*** Opening of Supplied data ***

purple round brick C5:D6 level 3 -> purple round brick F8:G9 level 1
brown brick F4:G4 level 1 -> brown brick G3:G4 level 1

*** Close of Supplied data ***
*** Opening of Supplied data ***

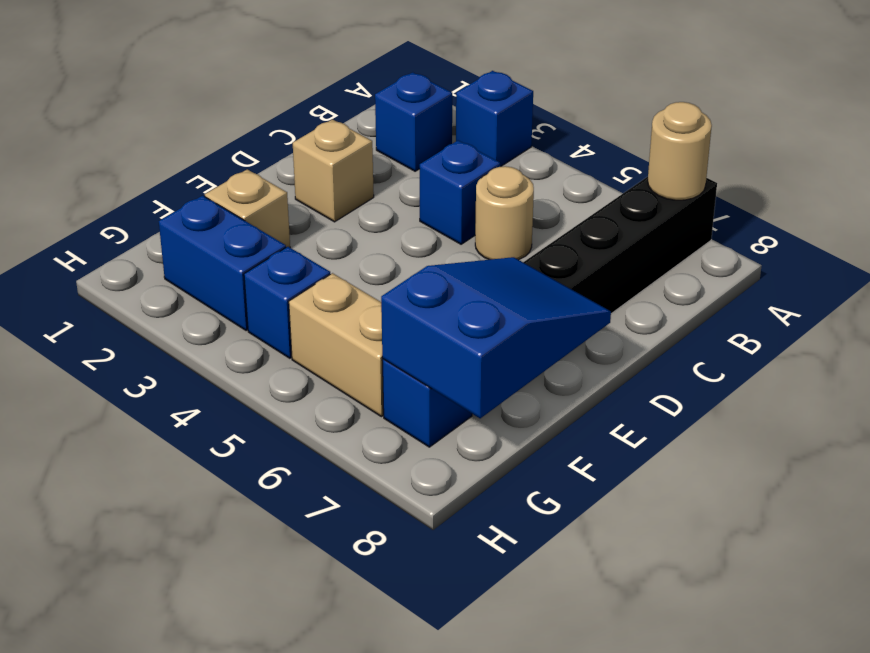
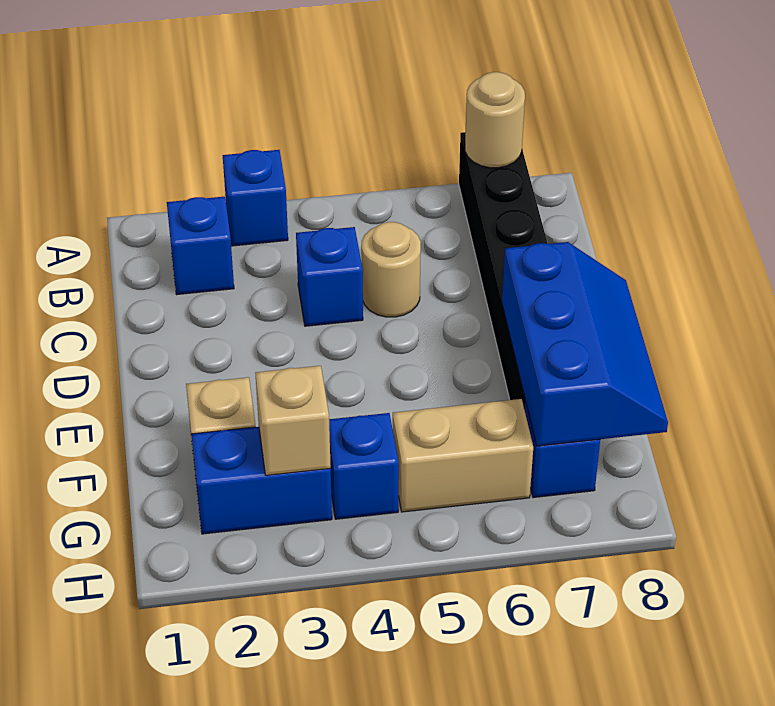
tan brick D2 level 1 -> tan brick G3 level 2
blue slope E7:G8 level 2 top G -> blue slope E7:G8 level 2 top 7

*** Close of Supplied data ***

**Work order:**
In the listing, find every line with the word "brick" and return it.

**Exercise solution:**
purple round brick C5:D6 level 3 -> purple round brick F8:G9 level 1
brown brick F4:G4 level 1 -> brown brick G3:G4 level 1
tan brick D2 level 1 -> tan brick G3 level 2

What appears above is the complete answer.